Record excerpts Start Marker

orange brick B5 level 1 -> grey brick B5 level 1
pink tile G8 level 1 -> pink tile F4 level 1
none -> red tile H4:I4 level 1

Record excerpts End Marker
Record excerpts Start Marker

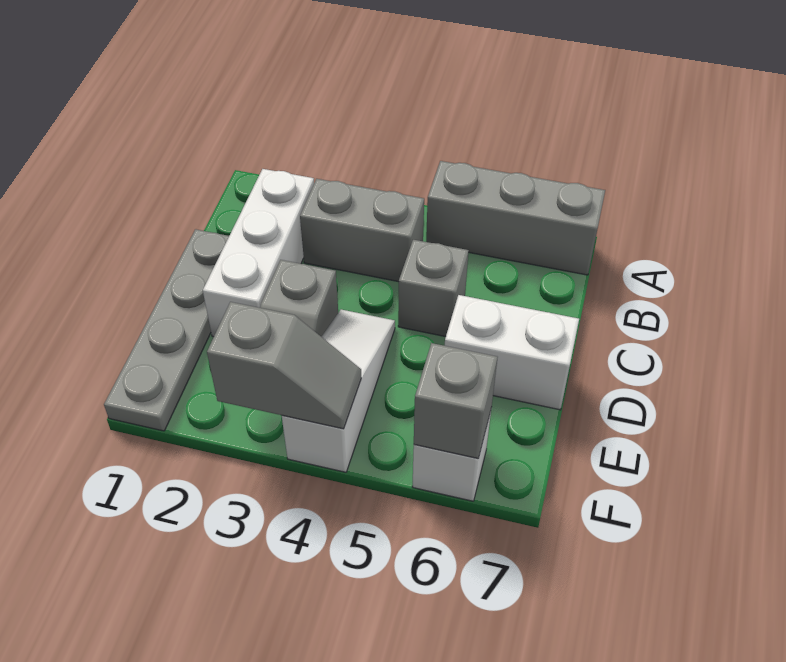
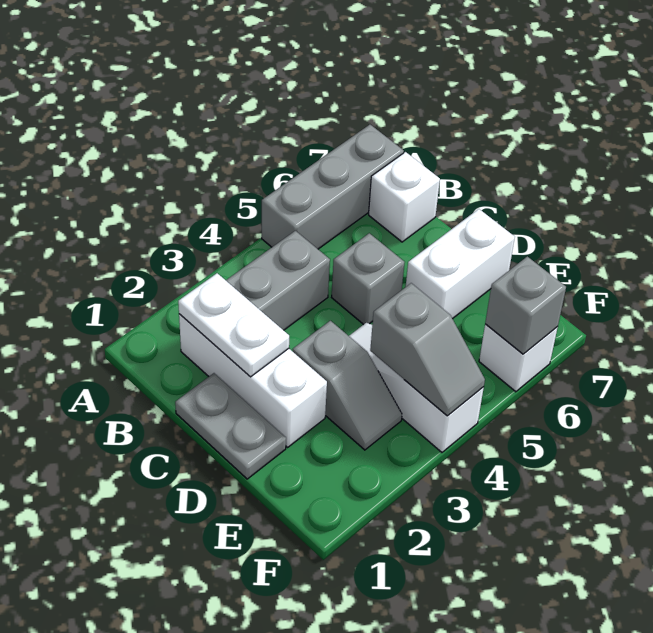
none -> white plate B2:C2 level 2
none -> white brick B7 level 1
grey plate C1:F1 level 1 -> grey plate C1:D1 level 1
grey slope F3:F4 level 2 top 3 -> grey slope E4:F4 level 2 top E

Record excerpts End Marker

◆ Task to carry out ◆
Go through the listing above and locate each line that holds the word "white". Copy those lines.

◆ Worked solution ◆
none -> white plate B2:C2 level 2
none -> white brick B7 level 1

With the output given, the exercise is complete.